Exercise brief: Reproduce the following records exactly from the line containing "the image dimensions." onward, ending with the last line and including it.

○ ○ ○ ○

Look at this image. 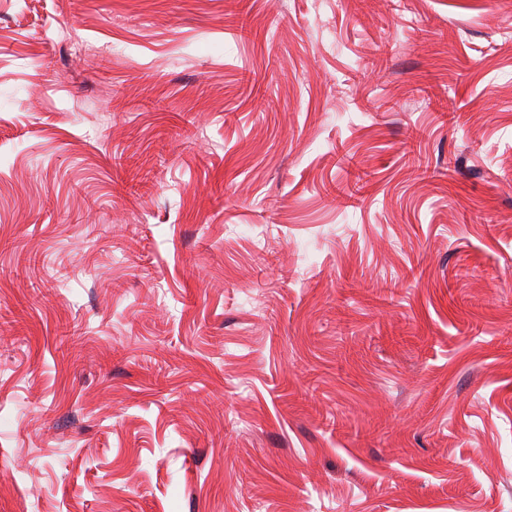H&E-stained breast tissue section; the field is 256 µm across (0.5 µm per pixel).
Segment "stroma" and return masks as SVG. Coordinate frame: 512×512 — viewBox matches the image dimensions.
I'll use <instances>...</instances> for the list:
<instances>
[{
    "label": "stroma",
    "instance_id": "1",
    "mask_svg": "<svg viewBox=\"0 0 512 512\" xmlns=\"http://www.w3.org/2000/svg\"><path fill=\"white\" fill-rule=\"evenodd\" d=\"M0 512H512V0H0Z\"/></svg>",
    "mask_w": 512,
    "mask_h": 512
}]
</instances>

○ ○ ○ ○

Solution for this exercise:
Segment "stroma" and return masks as SVG. Coordinate frame: 512×512 — viewBox matches the image dimensions.
I'll use <instances>...</instances> for the list:
<instances>
[{
    "label": "stroma",
    "instance_id": "1",
    "mask_svg": "<svg viewBox=\"0 0 512 512\" xmlns=\"http://www.w3.org/2000/svg\"><path fill=\"white\" fill-rule=\"evenodd\" d=\"M0 512H512V0H0Z\"/></svg>",
    "mask_w": 512,
    "mask_h": 512
}]
</instances>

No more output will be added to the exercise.